═════ Material for this task ═════

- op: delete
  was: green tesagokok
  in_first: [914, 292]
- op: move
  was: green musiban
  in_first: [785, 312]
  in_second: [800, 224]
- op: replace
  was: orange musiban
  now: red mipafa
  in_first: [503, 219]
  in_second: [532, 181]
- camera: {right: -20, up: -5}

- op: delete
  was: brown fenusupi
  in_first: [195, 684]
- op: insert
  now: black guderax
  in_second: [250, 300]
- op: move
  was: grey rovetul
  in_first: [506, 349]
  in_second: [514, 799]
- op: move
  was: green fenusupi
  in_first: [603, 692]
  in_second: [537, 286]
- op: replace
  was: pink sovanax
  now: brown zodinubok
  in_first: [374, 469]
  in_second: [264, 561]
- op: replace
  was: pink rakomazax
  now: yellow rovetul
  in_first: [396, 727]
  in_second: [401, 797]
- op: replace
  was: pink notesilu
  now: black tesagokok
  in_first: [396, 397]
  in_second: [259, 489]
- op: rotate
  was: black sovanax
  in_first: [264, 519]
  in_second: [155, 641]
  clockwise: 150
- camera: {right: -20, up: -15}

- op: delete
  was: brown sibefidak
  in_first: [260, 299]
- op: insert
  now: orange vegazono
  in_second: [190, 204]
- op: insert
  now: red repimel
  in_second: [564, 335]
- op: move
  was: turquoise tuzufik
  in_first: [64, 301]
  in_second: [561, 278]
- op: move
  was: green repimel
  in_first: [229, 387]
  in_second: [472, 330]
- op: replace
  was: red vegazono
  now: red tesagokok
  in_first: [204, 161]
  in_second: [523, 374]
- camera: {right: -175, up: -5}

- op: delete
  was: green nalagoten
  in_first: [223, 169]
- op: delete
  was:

═════

- [What to produce]: All of the records are to be reproduced exactly as they were given.

- [Your response]:
- op: delete
  was: green tesagokok
  in_first: [914, 292]
- op: move
  was: green musiban
  in_first: [785, 312]
  in_second: [800, 224]
- op: replace
  was: orange musiban
  now: red mipafa
  in_first: [503, 219]
  in_second: [532, 181]
- camera: {right: -20, up: -5}

- op: delete
  was: brown fenusupi
  in_first: [195, 684]
- op: insert
  now: black guderax
  in_second: [250, 300]
- op: move
  was: grey rovetul
  in_first: [506, 349]
  in_second: [514, 799]
- op: move
  was: green fenusupi
  in_first: [603, 692]
  in_second: [537, 286]
- op: replace
  was: pink sovanax
  now: brown zodinubok
  in_first: [374, 469]
  in_second: [264, 561]
- op: replace
  was: pink rakomazax
  now: yellow rovetul
  in_first: [396, 727]
  in_second: [401, 797]
- op: replace
  was: pink notesilu
  now: black tesagokok
  in_first: [396, 397]
  in_second: [259, 489]
- op: rotate
  was: black sovanax
  in_first: [264, 519]
  in_second: [155, 641]
  clockwise: 150
- camera: {right: -20, up: -15}

- op: delete
  was: brown sibefidak
  in_first: [260, 299]
- op: insert
  now: orange vegazono
  in_second: [190, 204]
- op: insert
  now: red repimel
  in_second: [564, 335]
- op: move
  was: turquoise tuzufik
  in_first: [64, 301]
  in_second: [561, 278]
- op: move
  was: green repimel
  in_first: [229, 387]
  in_second: [472, 330]
- op: replace
  was: red vegazono
  now: red tesagokok
  in_first: [204, 161]
  in_second: [523, 374]
- camera: {right: -175, up: -5}

- op: delete
  was: green nalagoten
  in_first: [223, 169]
- op: delete
  was:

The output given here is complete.